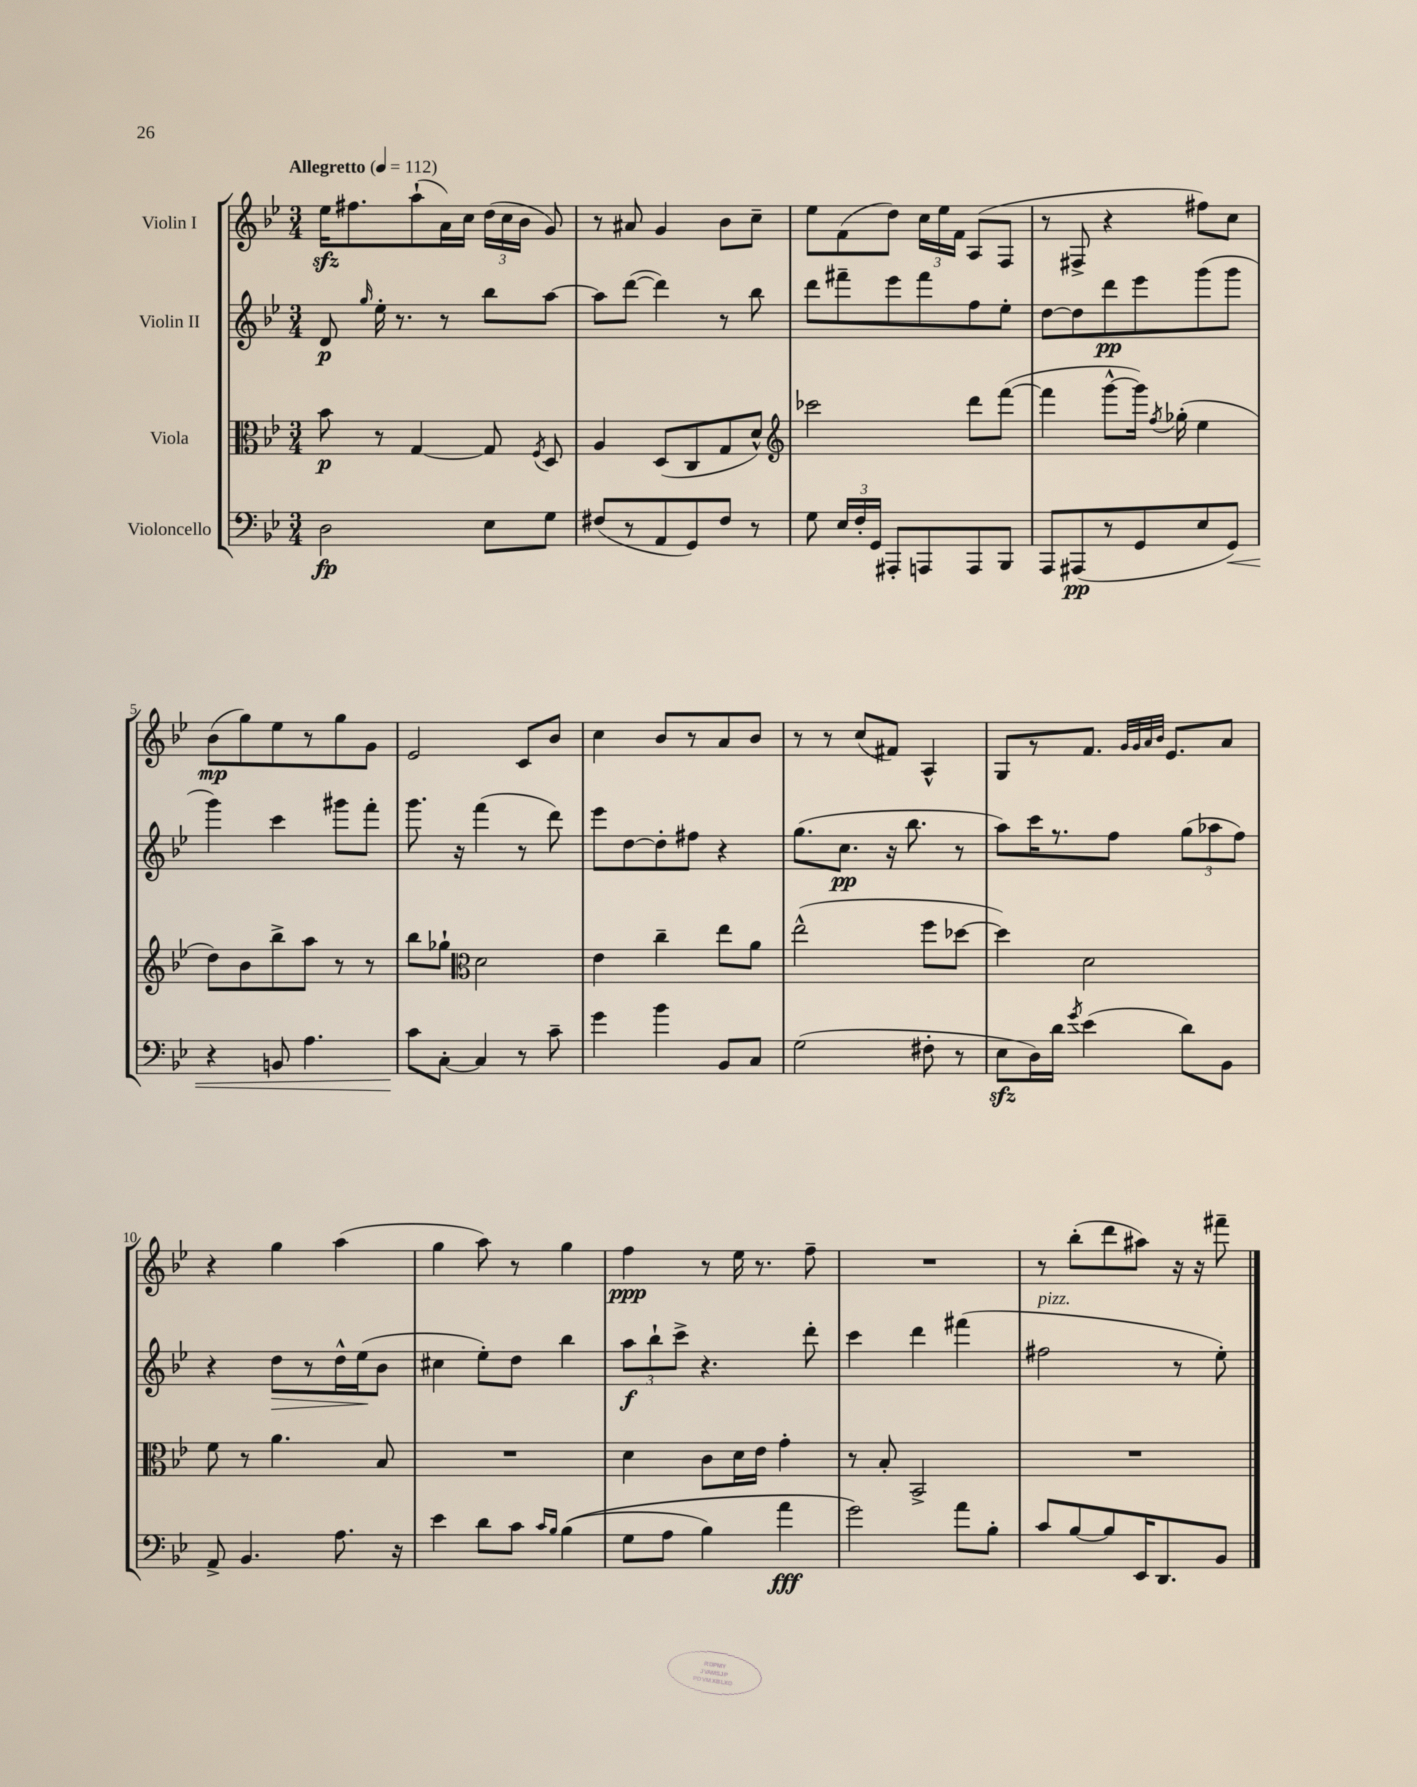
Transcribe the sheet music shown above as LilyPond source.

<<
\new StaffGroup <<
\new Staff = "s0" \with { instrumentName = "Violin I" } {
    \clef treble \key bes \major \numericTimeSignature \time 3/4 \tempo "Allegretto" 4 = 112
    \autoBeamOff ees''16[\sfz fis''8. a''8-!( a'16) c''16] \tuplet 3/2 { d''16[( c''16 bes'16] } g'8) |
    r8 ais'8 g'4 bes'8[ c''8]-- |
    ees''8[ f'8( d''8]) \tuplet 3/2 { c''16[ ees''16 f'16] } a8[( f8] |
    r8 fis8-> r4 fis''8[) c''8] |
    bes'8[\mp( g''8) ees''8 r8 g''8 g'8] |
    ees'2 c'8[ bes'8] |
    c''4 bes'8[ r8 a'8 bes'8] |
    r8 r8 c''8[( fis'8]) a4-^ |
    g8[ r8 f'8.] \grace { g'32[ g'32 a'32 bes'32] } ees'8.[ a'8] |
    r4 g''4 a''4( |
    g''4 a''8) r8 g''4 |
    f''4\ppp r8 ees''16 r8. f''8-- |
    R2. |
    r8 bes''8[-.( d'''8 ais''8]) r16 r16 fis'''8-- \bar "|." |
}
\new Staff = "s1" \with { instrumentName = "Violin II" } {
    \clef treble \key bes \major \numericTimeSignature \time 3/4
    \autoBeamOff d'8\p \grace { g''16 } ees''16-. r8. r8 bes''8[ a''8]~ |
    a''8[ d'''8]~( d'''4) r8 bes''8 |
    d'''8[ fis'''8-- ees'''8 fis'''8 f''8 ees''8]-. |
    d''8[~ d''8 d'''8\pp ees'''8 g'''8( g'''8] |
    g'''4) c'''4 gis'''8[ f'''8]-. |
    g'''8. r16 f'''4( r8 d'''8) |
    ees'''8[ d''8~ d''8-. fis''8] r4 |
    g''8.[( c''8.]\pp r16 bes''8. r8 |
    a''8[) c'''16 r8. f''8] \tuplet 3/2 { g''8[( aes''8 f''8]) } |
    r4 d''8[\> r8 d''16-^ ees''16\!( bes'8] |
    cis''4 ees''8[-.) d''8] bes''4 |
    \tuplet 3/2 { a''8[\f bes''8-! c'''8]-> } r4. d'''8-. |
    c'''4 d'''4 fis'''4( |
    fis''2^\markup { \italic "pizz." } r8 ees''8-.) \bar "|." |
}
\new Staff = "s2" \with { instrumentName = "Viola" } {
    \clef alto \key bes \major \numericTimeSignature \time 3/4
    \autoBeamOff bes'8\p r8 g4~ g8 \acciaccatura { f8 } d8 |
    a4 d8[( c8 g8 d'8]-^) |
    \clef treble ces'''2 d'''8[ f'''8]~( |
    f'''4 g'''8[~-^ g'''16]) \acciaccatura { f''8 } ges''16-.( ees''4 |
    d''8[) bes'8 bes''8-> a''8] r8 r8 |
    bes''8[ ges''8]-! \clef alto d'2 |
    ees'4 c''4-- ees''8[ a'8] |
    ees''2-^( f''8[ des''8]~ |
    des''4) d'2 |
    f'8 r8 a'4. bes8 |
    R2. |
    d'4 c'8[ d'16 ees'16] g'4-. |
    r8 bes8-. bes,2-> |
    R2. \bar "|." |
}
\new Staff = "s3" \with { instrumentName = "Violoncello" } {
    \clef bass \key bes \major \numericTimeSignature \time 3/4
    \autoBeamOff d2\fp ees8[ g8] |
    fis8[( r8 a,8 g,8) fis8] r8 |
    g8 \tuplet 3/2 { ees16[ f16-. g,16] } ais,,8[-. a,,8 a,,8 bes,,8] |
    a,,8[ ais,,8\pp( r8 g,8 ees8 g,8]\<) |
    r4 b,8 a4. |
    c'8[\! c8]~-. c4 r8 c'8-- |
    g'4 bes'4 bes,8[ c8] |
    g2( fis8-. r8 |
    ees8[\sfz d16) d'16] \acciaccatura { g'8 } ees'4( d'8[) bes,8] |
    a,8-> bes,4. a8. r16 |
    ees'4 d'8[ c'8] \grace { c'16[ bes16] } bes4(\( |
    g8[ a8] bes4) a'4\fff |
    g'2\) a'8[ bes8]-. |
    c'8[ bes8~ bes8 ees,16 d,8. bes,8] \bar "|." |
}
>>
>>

────

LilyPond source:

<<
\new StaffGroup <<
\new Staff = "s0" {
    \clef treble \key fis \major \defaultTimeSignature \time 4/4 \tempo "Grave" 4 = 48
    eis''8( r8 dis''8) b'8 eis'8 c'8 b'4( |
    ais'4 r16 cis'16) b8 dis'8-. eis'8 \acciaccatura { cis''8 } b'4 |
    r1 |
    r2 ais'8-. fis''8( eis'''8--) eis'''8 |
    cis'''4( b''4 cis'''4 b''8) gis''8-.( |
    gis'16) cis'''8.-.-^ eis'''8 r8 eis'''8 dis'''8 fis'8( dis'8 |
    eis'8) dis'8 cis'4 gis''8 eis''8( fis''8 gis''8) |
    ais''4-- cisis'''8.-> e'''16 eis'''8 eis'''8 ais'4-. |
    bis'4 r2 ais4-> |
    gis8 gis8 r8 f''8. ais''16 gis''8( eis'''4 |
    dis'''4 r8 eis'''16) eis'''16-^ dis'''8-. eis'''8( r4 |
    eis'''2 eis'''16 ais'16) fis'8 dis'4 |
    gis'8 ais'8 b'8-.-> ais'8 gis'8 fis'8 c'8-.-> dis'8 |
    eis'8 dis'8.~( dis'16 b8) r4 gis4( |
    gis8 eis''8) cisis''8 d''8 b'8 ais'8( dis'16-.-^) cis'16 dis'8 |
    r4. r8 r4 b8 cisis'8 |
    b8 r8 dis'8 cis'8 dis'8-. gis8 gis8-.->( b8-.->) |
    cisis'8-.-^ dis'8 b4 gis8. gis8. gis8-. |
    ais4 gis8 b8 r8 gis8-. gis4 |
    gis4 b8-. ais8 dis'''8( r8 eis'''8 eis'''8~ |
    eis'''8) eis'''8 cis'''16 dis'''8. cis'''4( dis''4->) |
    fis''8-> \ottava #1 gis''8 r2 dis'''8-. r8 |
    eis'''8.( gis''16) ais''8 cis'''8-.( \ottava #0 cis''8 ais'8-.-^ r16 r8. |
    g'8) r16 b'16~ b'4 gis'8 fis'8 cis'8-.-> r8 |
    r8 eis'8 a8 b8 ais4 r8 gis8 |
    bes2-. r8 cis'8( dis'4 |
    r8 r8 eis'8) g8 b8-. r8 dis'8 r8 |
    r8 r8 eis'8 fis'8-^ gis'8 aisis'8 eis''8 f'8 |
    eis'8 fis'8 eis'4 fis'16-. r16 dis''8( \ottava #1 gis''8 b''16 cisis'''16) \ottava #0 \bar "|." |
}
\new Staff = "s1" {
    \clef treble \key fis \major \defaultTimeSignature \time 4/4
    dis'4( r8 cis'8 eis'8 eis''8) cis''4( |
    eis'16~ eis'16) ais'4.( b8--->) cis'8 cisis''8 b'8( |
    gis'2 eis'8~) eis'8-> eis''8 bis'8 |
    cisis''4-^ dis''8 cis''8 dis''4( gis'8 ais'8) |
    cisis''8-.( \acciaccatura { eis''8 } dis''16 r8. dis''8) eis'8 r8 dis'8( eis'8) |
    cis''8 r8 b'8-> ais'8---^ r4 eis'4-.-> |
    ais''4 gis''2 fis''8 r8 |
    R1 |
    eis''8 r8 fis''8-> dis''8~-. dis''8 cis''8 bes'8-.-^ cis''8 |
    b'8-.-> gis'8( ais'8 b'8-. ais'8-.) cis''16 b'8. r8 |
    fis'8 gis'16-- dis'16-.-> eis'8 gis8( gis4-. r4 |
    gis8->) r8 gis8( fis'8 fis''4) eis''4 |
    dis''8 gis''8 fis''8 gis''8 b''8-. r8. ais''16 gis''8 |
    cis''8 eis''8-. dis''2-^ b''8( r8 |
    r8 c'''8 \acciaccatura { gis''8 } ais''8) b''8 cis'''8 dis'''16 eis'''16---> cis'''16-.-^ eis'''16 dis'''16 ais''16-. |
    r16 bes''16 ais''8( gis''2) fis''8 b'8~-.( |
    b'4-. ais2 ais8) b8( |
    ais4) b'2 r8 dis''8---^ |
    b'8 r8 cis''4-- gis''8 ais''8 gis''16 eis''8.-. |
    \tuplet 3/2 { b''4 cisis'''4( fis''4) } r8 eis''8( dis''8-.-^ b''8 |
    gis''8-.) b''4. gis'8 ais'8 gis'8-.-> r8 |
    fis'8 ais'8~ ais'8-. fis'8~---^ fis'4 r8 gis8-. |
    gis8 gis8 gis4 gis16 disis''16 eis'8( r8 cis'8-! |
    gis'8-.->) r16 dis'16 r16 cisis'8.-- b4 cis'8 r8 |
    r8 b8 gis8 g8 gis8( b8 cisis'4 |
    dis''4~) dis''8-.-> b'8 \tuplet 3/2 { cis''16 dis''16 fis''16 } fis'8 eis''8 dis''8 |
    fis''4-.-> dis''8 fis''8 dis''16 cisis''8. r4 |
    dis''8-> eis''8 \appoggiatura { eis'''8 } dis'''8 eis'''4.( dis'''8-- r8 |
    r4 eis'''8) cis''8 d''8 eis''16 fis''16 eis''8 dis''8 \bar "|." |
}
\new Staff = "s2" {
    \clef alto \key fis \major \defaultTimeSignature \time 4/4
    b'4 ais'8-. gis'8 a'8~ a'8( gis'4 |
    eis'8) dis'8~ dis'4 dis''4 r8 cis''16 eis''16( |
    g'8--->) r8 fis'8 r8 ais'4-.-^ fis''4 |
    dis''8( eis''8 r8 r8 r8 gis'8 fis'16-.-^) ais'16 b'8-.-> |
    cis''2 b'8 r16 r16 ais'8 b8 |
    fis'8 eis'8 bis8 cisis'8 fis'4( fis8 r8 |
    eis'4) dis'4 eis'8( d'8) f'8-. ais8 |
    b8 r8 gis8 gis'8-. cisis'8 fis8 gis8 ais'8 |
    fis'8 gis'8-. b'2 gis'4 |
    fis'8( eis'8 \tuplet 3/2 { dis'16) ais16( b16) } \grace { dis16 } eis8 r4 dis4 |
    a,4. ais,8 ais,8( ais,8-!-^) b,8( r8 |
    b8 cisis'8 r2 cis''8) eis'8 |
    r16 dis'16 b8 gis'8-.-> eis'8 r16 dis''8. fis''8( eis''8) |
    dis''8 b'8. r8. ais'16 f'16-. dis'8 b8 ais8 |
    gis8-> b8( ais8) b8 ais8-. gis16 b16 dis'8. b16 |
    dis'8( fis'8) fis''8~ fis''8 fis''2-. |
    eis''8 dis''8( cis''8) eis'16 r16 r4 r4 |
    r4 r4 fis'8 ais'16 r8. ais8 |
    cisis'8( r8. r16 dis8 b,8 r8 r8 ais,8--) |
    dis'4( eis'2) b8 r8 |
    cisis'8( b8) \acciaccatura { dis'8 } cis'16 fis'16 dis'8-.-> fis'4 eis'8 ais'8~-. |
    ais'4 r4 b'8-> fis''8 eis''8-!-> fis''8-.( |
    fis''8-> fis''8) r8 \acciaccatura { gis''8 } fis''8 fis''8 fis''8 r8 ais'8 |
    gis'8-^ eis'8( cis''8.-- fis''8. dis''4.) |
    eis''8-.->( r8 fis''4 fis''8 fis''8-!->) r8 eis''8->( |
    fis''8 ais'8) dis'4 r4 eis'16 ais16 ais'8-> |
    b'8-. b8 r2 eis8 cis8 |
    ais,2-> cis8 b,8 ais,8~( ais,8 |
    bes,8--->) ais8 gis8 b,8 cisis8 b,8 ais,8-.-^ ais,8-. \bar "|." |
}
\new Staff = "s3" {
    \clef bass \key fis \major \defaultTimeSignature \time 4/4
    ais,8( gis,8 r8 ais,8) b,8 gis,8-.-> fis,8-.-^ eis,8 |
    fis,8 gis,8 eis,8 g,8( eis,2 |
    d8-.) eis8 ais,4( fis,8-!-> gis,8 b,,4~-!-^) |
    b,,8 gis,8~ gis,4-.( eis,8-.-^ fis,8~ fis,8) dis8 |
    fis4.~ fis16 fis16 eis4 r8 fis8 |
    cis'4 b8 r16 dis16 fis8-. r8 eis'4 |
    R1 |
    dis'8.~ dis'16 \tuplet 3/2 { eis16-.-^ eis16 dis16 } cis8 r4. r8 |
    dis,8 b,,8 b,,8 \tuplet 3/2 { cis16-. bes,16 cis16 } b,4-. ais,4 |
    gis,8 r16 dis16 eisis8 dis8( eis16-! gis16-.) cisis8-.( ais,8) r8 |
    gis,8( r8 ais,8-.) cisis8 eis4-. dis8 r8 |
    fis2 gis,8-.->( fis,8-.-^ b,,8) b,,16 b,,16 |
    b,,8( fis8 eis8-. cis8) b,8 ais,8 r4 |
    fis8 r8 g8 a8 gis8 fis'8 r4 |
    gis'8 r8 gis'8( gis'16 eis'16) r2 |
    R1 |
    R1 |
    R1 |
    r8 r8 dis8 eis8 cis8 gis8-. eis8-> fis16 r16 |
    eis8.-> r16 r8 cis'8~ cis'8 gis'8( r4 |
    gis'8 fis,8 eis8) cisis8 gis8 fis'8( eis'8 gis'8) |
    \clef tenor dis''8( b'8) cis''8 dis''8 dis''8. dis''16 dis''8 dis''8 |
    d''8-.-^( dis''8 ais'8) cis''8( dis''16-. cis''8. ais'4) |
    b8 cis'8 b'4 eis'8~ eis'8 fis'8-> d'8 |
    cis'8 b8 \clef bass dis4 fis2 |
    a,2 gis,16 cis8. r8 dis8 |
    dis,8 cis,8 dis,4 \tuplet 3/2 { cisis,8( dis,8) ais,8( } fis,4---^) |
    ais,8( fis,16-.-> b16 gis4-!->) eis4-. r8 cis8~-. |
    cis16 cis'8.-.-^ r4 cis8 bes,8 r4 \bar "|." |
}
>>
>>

────

### Problem details
Copy every line from both blocks above that contains the string "grace".

### Expected answer
    g8[ r8 f'8.] \grace { g'32[ g'32 a'32 bes'32] } ees'8.[ a'8] |
    \autoBeamOff d'8\p \grace { g''16 } ees''16-. r8. r8 bes''8[ a''8]~ |
    ees'4 d'8[ c'8] \grace { c'16[ bes16] } bes4(\( |
    fis'8( eis'8 \tuplet 3/2 { dis'16) ais16( b16) } \grace { dis16 } eis8 r4 dis4 |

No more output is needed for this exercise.